#### [Records for processing]
■ ■ ■
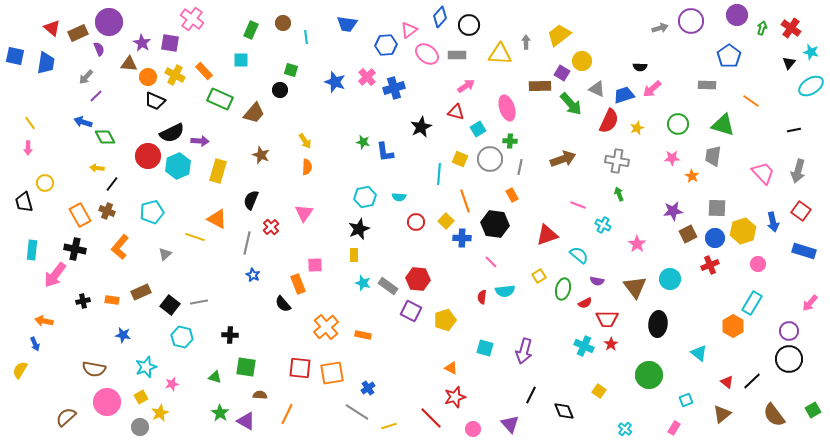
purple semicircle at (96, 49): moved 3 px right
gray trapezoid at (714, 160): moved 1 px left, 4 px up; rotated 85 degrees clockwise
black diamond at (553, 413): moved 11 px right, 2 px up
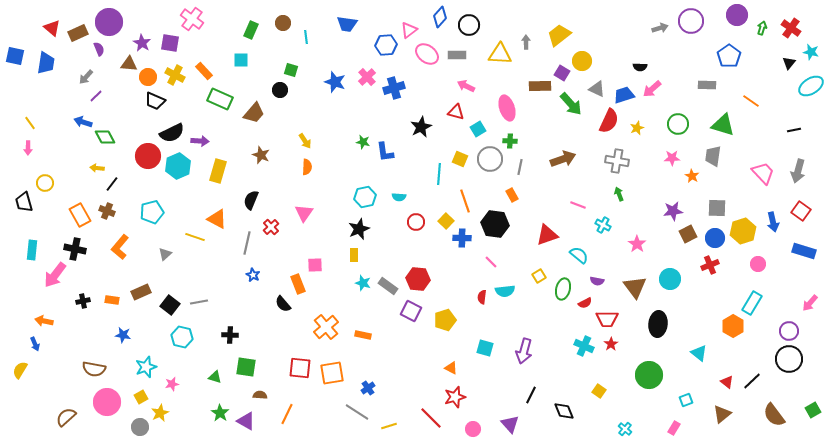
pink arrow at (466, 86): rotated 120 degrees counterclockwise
■ ■ ■
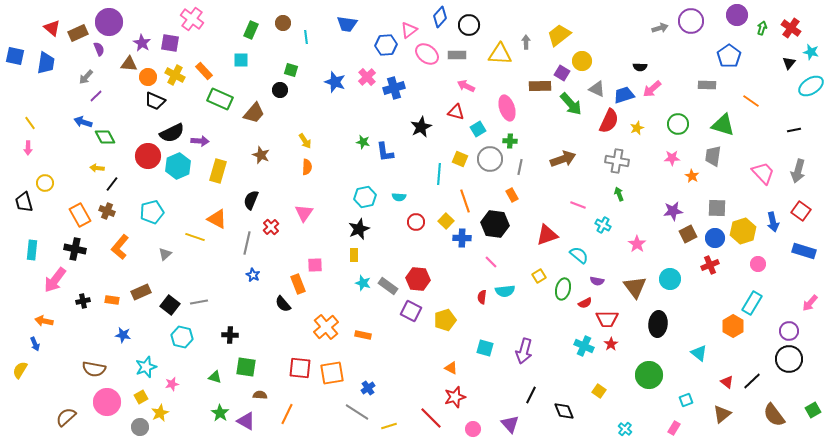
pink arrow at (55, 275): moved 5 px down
■ ■ ■
#### [To be done]
Could you rewrite the stretch of lines from the one containing "purple semicircle at" through the one containing "black diamond at", putting "shifted" wherever "moved" appears and keeping everything else the same? Give only those lines.

#### [Written response]
purple semicircle at (96, 49): shifted 3 px right
gray trapezoid at (714, 160): shifted 1 px left, 4 px up; rotated 85 degrees clockwise
black diamond at (553, 413): shifted 11 px right, 2 px up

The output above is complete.